Revision comparison data:
---
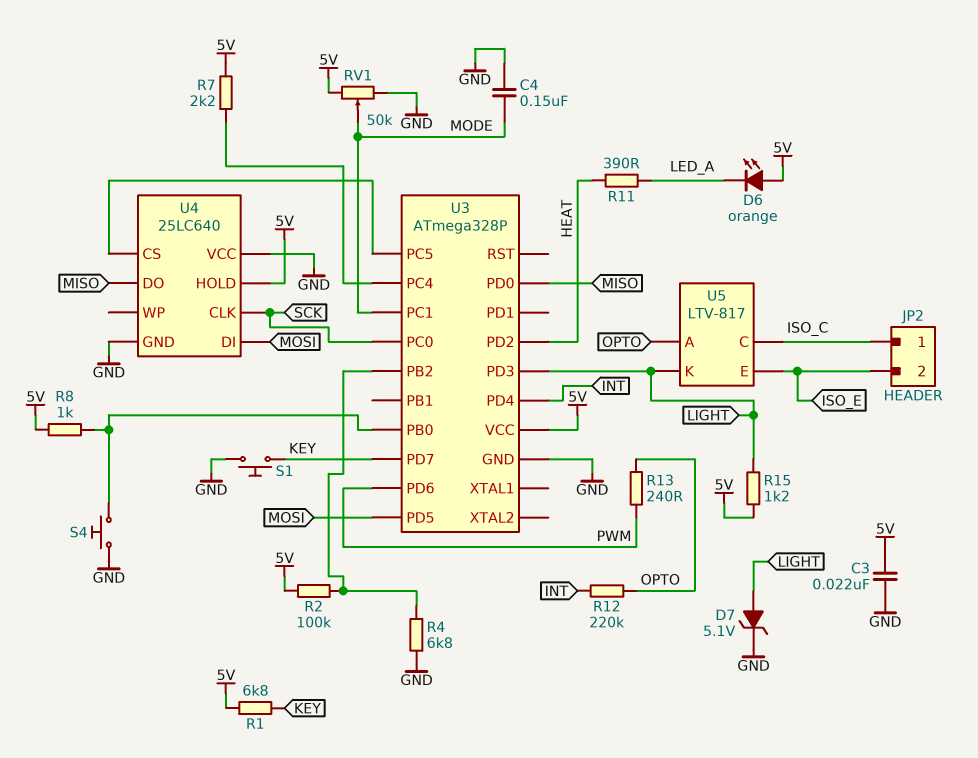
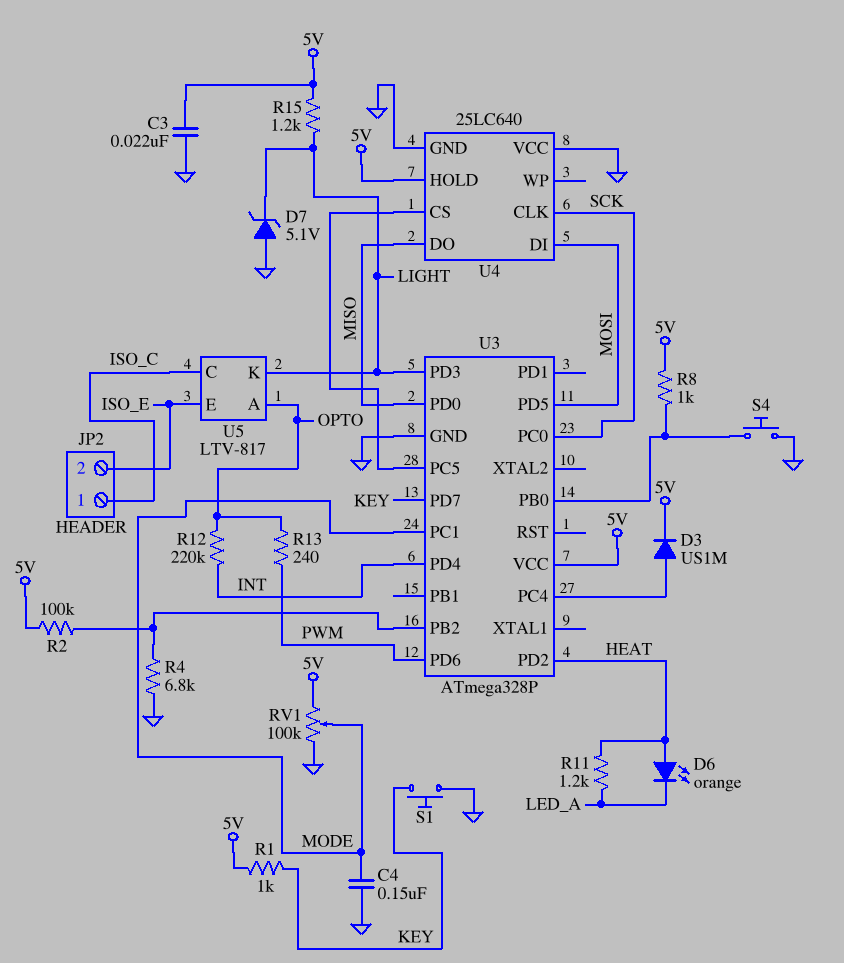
D3: none -> diode US1M (A U3/PC4, K 5V)
D6: LED orange (A 5V, K LED_A) -> LED orange (A HEAT, K LED_A)
D7: zener 5.1V (A LIGHT, K GND) -> zener 5.1V (A GND, K LIGHT)
R1: 6.8k (5V, KEY) -> 1k (5V, KEY)
R7: 2.2k (5V, U3/PC4) -> none
R11: 390 (HEAT, LED_A) -> 1.2k (HEAT, LED_A)
RV1: 50k (5V, GND, wiper MODE) -> 100k (5V, GND, wiper MODE)

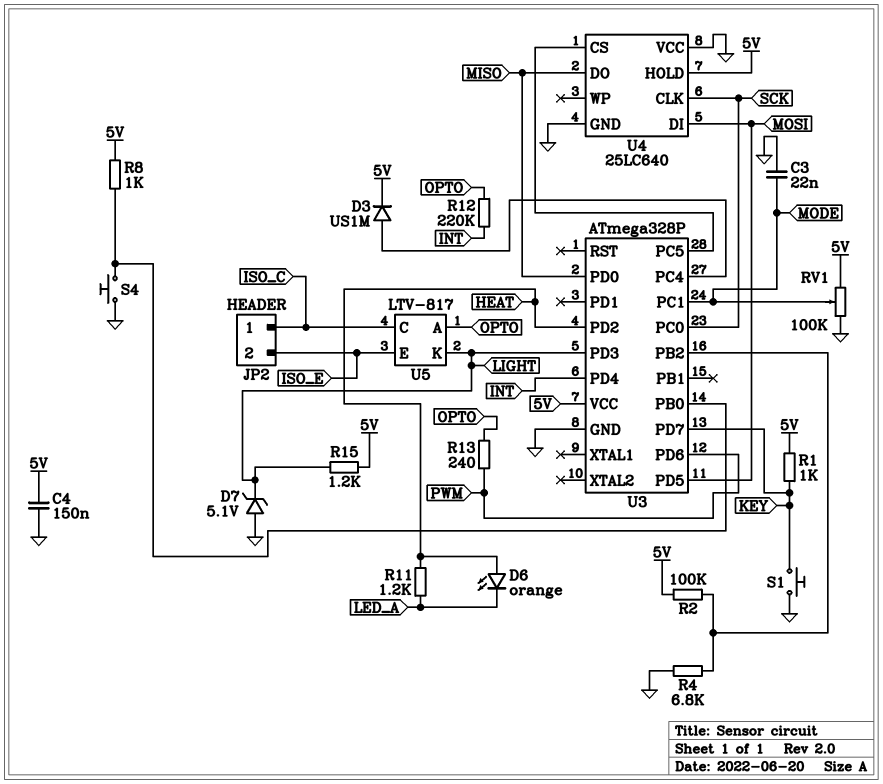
C3: 22nF (5V, GND) -> 22nF (GND, MODE)
C4: 150nF (GND, MODE) -> 150nF (5V, GND)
---
AIM OF THE TASK:
Pick each line holding "HEAT" out of the entries above and return it.

RESPONSE TO THE TASK:
D6: LED orange (A 5V, K LED_A) -> LED orange (A HEAT, K LED_A)
R11: 390 (HEAT, LED_A) -> 1.2k (HEAT, LED_A)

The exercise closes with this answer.